--- Work task ---
After reading the data below, copy out every line that contains the word "ball".

****************

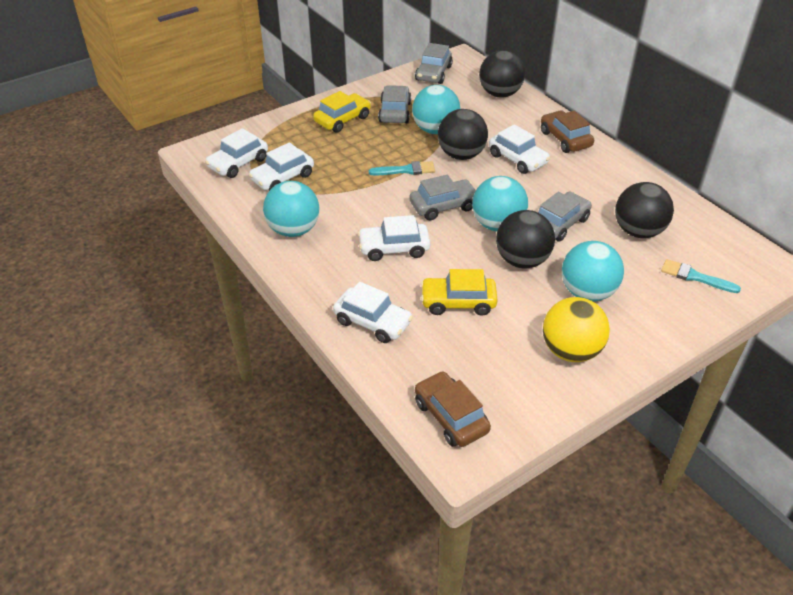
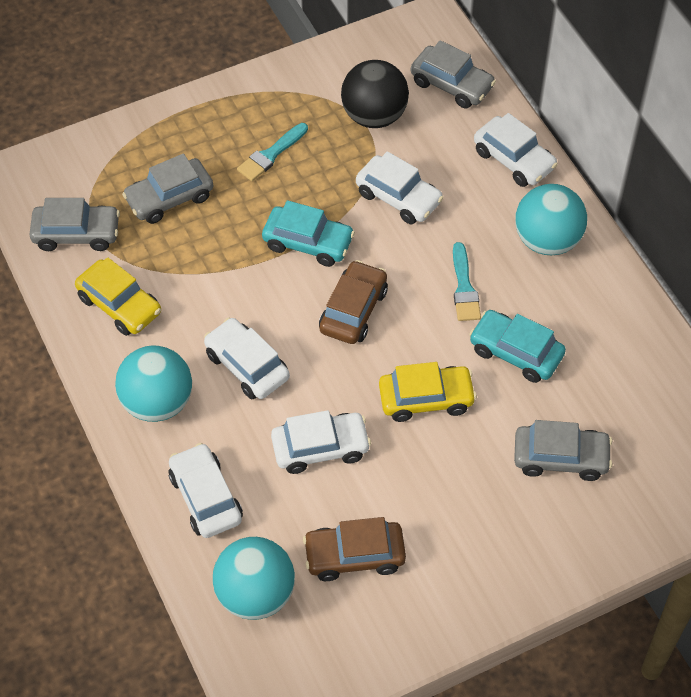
black ball: 4 -> 1
turquoise ball: 4 -> 3
turquoise car: 0 -> 2
yellow ball: 1 -> 0

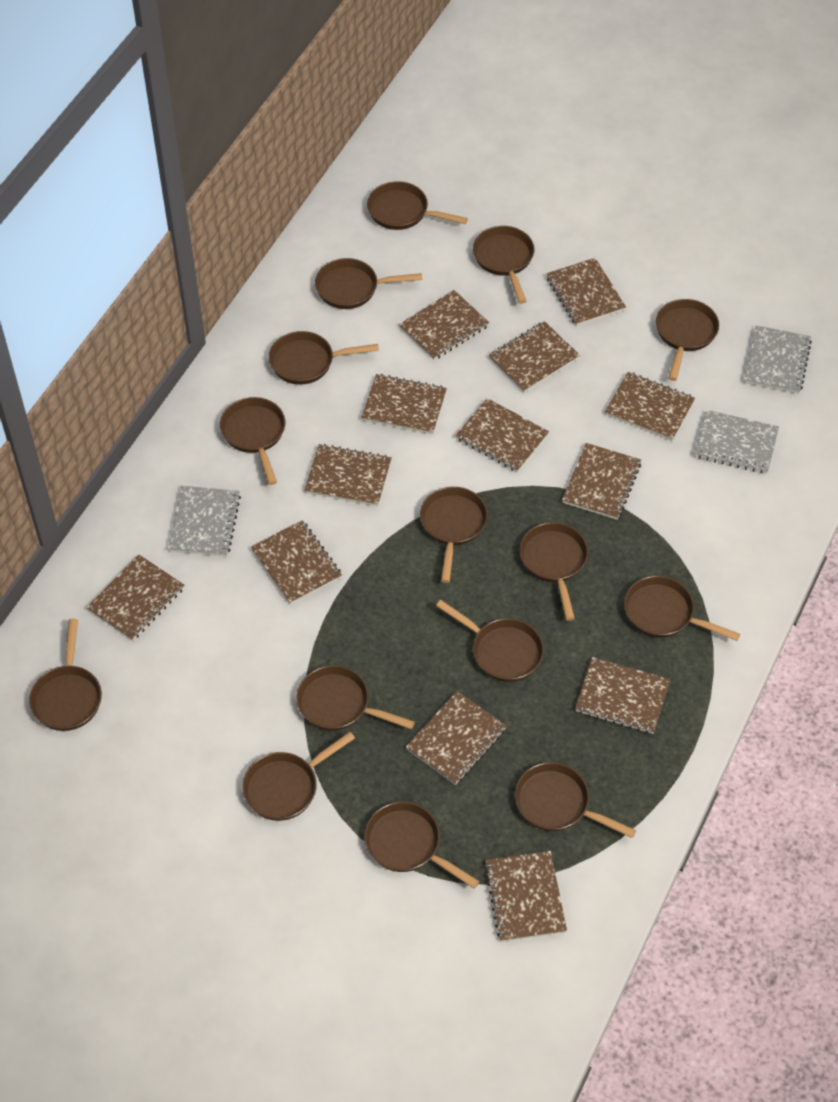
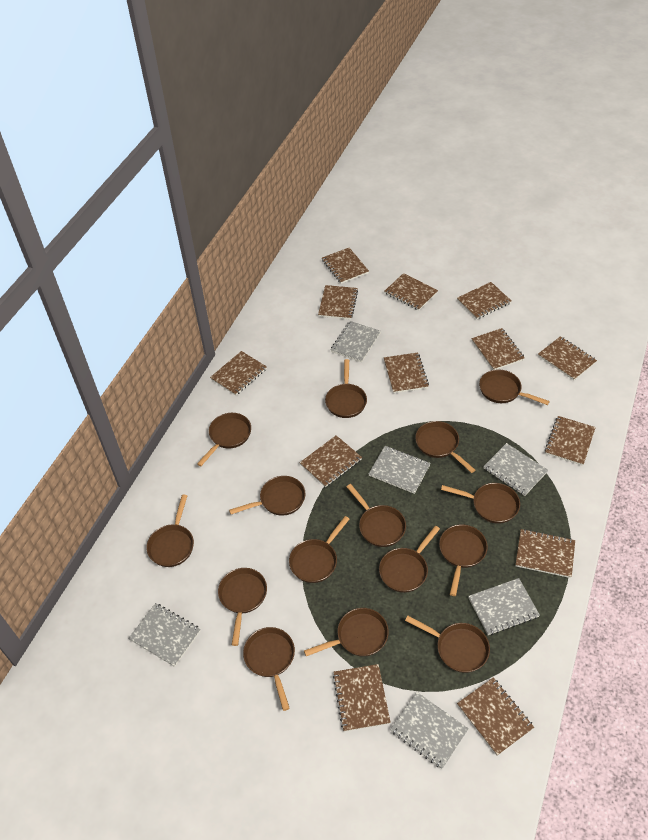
grey notebook: 3 -> 6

****************

--- Solution ---
black ball: 4 -> 1
turquoise ball: 4 -> 3
yellow ball: 1 -> 0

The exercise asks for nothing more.